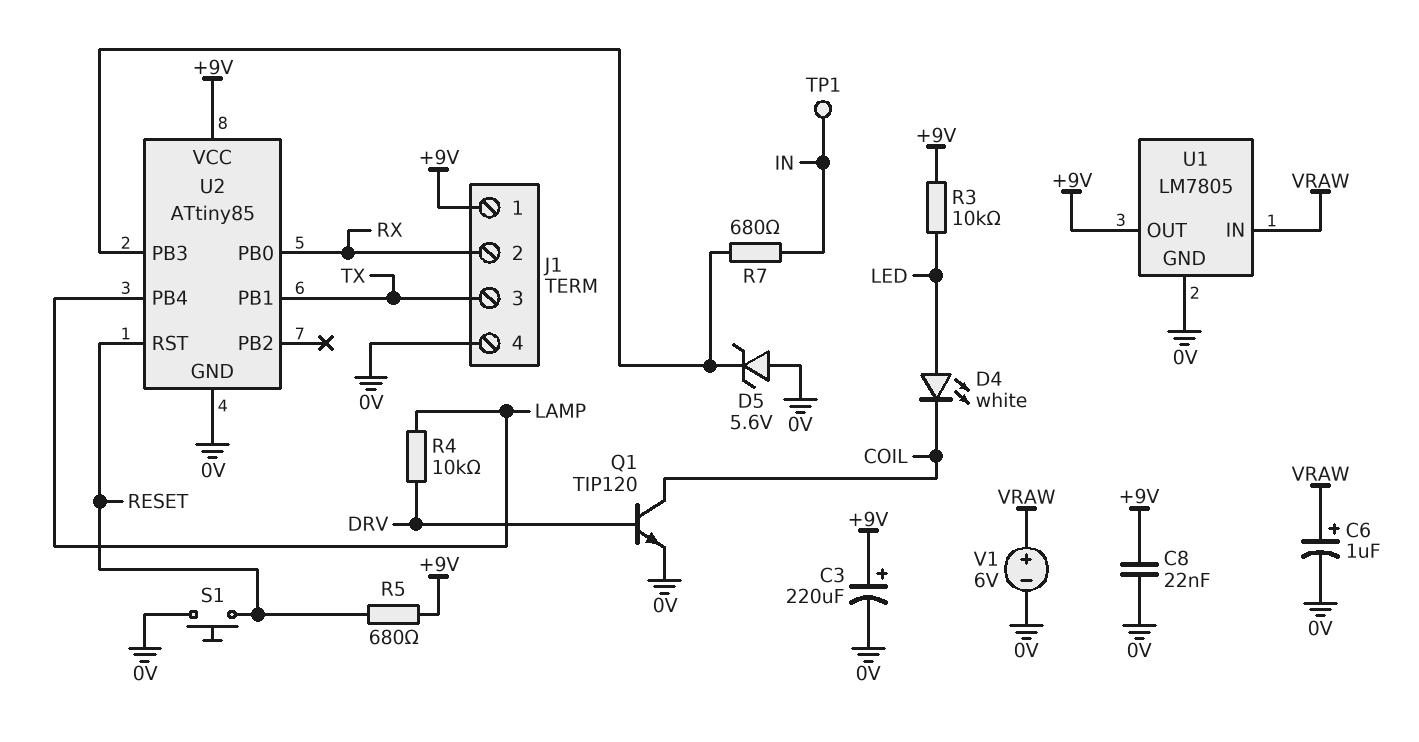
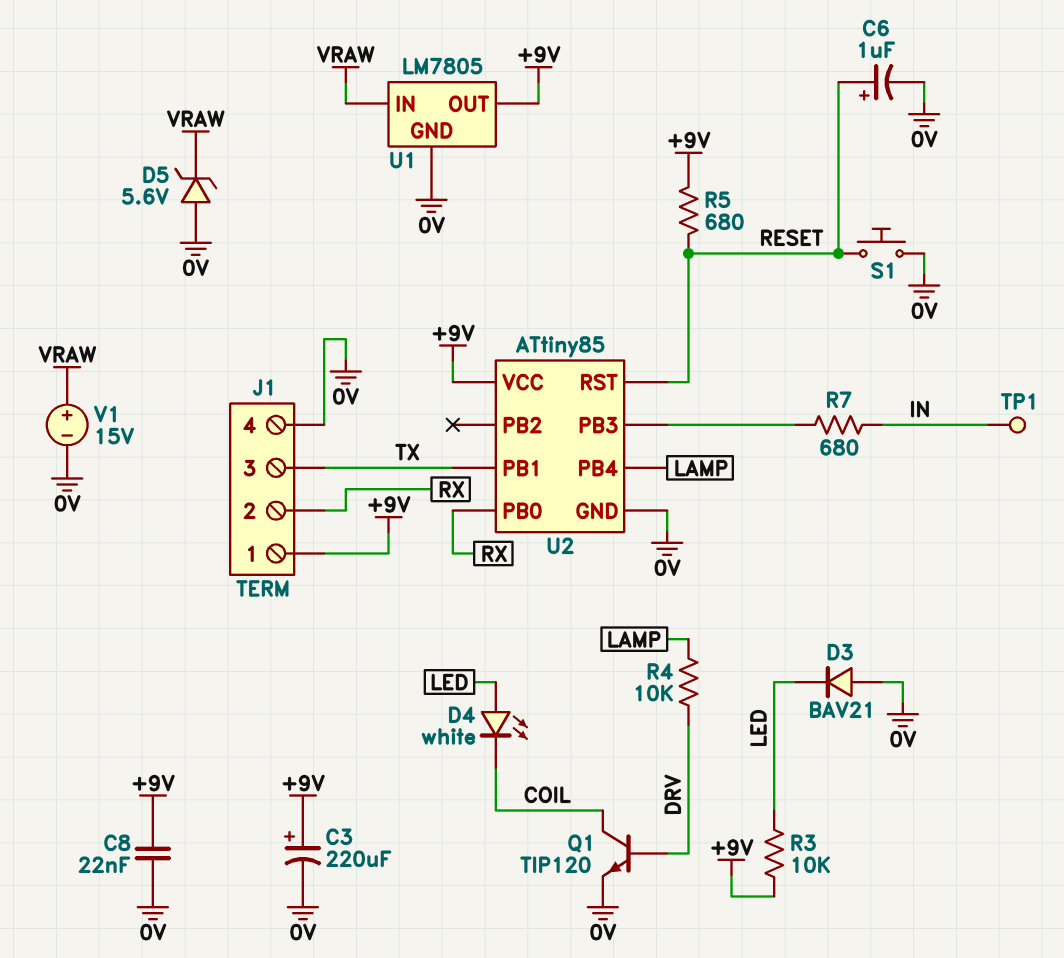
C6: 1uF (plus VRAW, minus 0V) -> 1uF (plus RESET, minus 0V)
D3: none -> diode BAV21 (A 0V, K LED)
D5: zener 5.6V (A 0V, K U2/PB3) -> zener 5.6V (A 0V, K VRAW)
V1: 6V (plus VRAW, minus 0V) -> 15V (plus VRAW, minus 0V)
********************
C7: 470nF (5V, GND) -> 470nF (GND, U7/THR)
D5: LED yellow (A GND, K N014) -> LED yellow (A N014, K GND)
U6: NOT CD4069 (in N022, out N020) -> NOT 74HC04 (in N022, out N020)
********************
The problem: Please reproduce the lines from the line with "C6: 1uF (plus" to the line with "V1: 6V (plus", both ends included, exactly as they appear above.

Written answer:
C6: 1uF (plus VRAW, minus 0V) -> 1uF (plus RESET, minus 0V)
D3: none -> diode BAV21 (A 0V, K LED)
D5: zener 5.6V (A 0V, K U2/PB3) -> zener 5.6V (A 0V, K VRAW)
V1: 6V (plus VRAW, minus 0V) -> 15V (plus VRAW, minus 0V)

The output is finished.